__DATASET RECORDS__
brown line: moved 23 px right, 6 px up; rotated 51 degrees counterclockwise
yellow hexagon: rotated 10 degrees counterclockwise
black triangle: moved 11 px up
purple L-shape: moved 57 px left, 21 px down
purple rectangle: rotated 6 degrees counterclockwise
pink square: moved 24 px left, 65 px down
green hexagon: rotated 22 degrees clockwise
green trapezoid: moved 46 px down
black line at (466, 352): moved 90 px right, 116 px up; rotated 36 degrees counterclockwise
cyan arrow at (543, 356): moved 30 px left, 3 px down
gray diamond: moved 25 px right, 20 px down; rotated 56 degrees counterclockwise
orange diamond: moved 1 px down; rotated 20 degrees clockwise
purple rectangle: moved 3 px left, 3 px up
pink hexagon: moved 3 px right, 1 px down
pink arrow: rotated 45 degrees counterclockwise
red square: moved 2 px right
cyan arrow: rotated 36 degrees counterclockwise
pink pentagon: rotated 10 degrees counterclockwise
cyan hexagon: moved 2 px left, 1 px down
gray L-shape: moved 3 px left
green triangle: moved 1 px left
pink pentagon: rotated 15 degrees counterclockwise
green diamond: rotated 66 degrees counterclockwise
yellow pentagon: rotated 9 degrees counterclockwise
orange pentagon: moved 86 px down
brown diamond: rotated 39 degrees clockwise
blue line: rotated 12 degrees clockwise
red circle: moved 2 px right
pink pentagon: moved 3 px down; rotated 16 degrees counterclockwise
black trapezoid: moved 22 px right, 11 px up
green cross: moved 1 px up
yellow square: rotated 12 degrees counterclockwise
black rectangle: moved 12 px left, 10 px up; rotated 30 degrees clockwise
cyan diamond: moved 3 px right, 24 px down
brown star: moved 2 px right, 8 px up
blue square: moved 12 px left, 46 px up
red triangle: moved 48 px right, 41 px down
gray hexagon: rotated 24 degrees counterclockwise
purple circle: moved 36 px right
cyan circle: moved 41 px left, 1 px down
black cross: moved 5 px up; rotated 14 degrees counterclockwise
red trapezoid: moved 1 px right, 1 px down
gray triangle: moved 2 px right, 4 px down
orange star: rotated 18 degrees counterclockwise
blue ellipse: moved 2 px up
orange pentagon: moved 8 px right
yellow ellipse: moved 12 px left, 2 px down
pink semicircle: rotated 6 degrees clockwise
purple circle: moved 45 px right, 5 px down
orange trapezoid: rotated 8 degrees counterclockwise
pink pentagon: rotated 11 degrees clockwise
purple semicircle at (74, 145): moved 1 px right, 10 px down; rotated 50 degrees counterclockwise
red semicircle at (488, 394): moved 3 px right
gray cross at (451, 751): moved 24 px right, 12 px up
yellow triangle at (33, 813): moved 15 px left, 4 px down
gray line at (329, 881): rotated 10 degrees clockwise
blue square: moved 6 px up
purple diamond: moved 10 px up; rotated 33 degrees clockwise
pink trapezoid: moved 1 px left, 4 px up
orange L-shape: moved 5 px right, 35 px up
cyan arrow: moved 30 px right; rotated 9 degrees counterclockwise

__WHAT TO WORK ON__
Locate every line above that contains the word "orange", and copy each of those lines.

__RESULT OF THE TASK__
orange diamond: moved 1 px down; rotated 20 degrees clockwise
orange pentagon: moved 86 px down
orange star: rotated 18 degrees counterclockwise
orange pentagon: moved 8 px right
orange trapezoid: rotated 8 degrees counterclockwise
orange L-shape: moved 5 px right, 35 px up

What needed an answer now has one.